BEGIN Dataset records

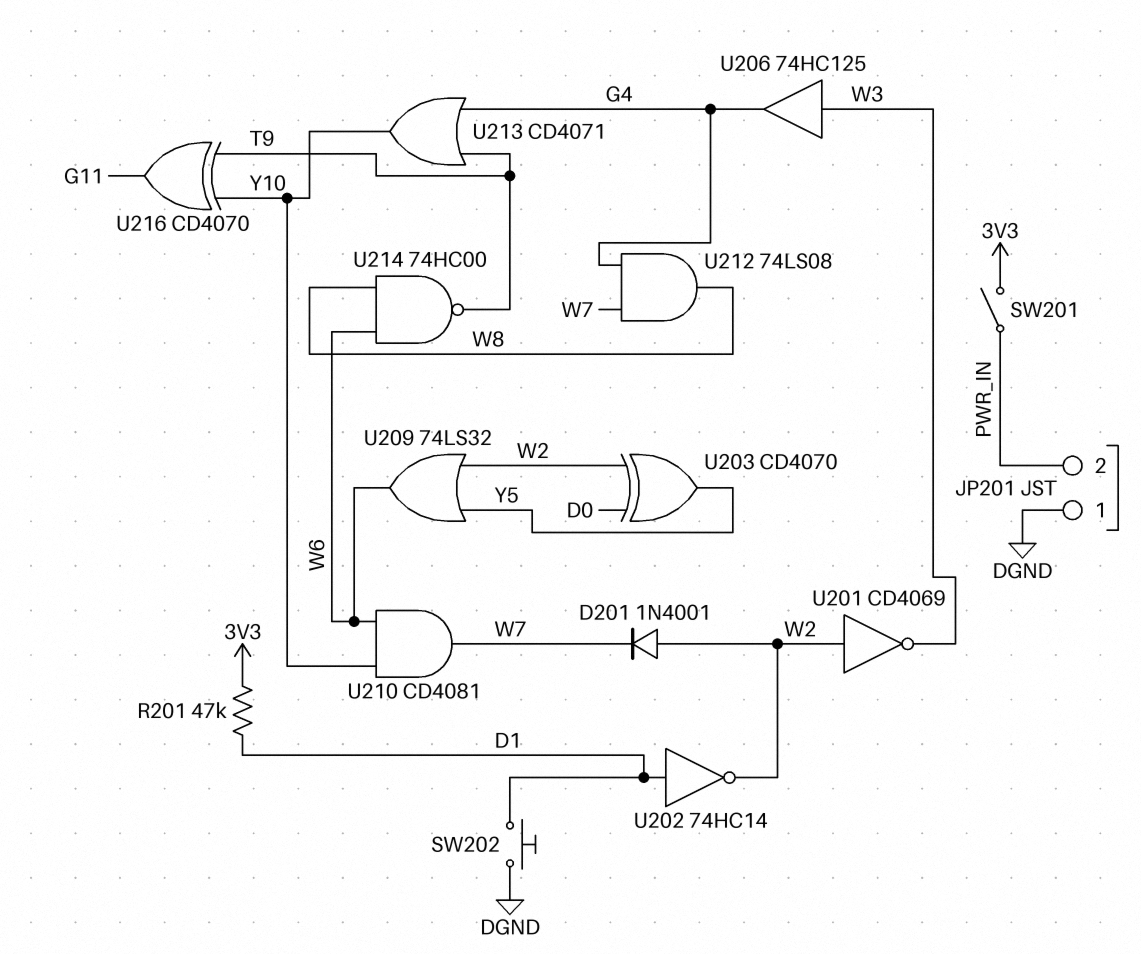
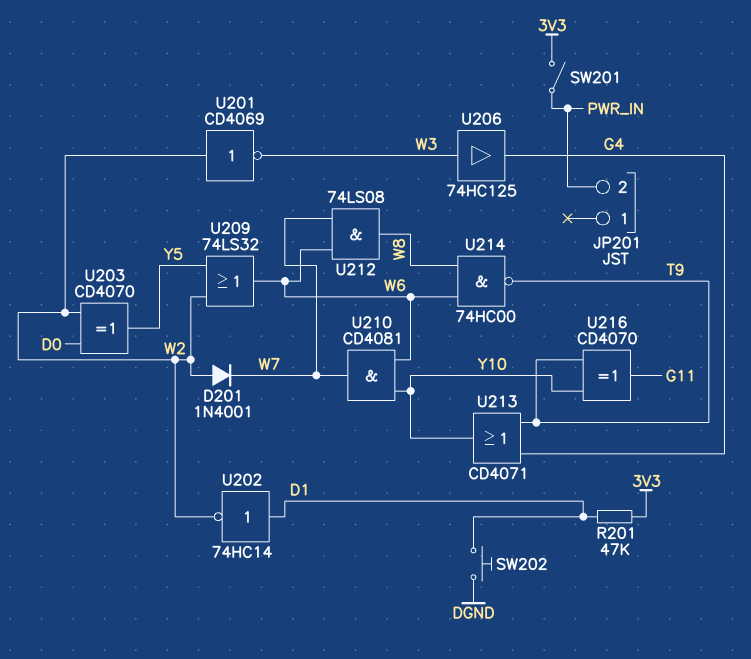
JP201 pin 1: DGND -> none
U212: AND 74LS08 (in G4, in W7, out W8) -> AND 74LS08 (in W6, in W7, out W8)

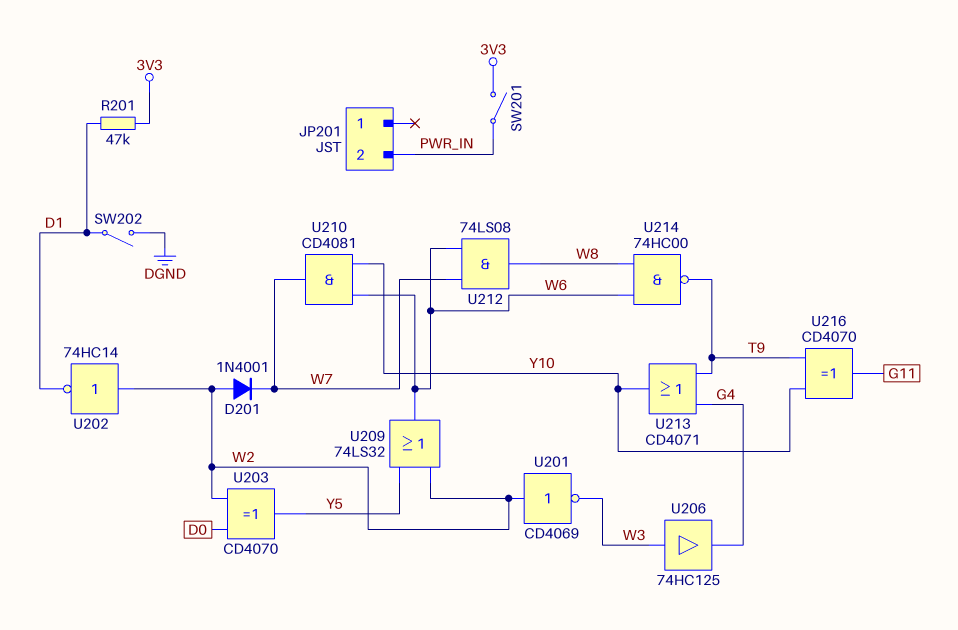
SW202: button (D1, DGND) -> switch (D1, DGND)
U202: NOT 74HC14 (in D1, out W2) -> NOT 74HC14 (in W2, out D1)

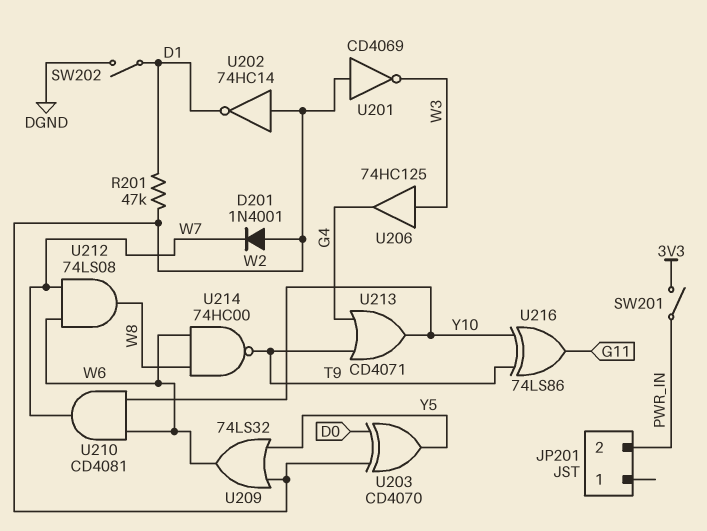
R201: 47k (3V3, D1) -> 47k (D1, W2)
U216: XOR CD4070 (in T9, in Y10, out G11) -> XOR 74LS86 (in T9, in Y10, out G11)

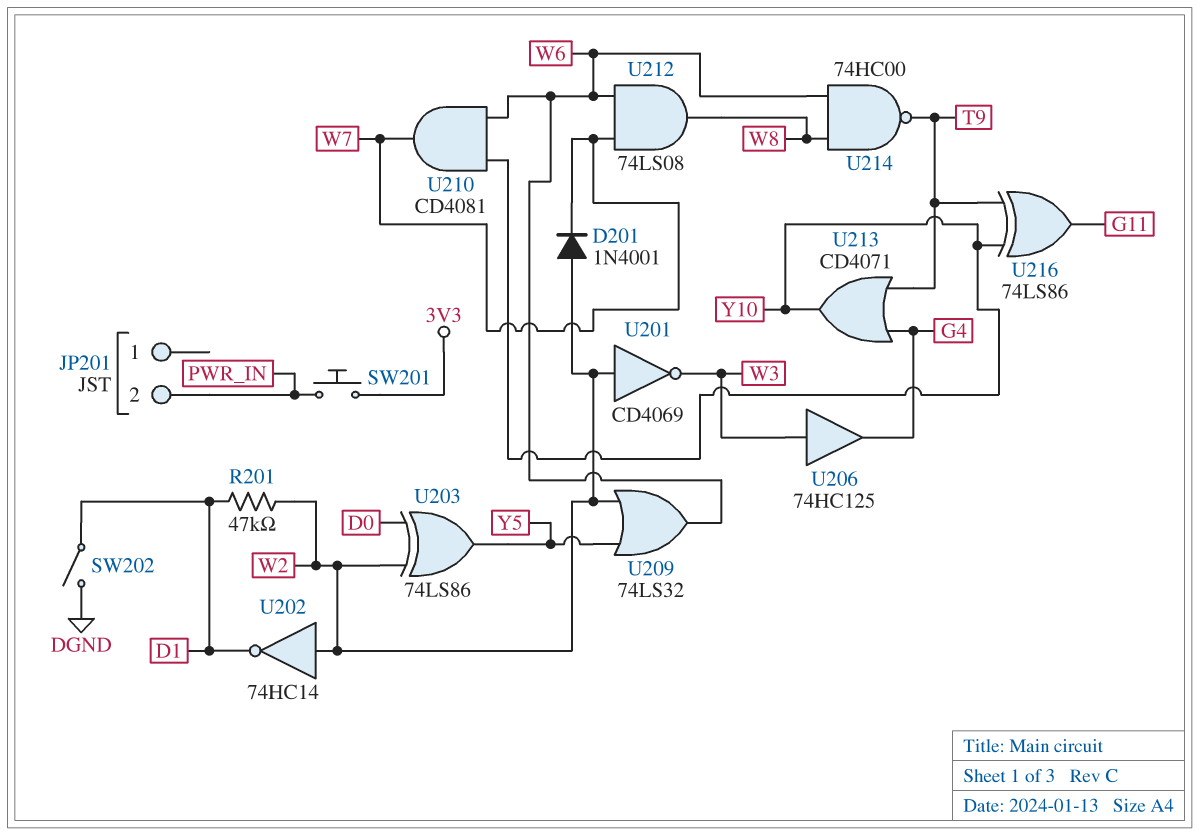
SW201: switch (3V3, PWR_IN) -> button (3V3, PWR_IN)
U203: XOR CD4070 (in D0, in W2, out Y5) -> XOR 74LS86 (in D0, in W2, out Y5)

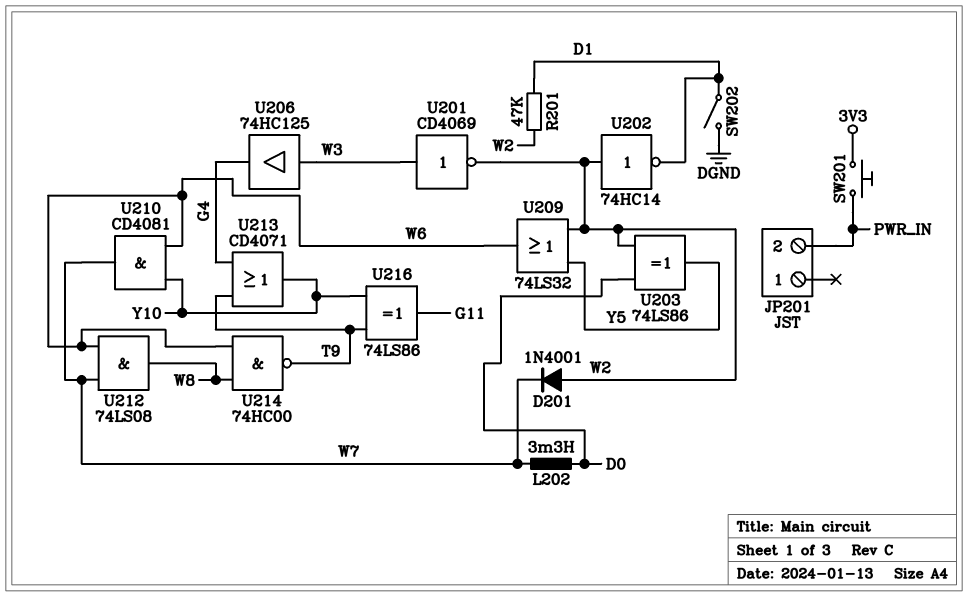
L202: none -> 3.3mH (D0, W7)
U201: NOT CD4069 (in W2, out W3) -> NOT CD4069 (in W3, out W2)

END Dataset records

• Prompt:
Write out the lines of the entries above exactly, beginning with the first and ending with the line that contains "U203: XOR CD4070". No picture goes in.

• Answer to this task:
JP201 pin 1: DGND -> none
U212: AND 74LS08 (in G4, in W7, out W8) -> AND 74LS08 (in W6, in W7, out W8)

SW202: button (D1, DGND) -> switch (D1, DGND)
U202: NOT 74HC14 (in D1, out W2) -> NOT 74HC14 (in W2, out D1)

R201: 47k (3V3, D1) -> 47k (D1, W2)
U216: XOR CD4070 (in T9, in Y10, out G11) -> XOR 74LS86 (in T9, in Y10, out G11)

SW201: switch (3V3, PWR_IN) -> button (3V3, PWR_IN)
U203: XOR CD4070 (in D0, in W2, out Y5) -> XOR 74LS86 (in D0, in W2, out Y5)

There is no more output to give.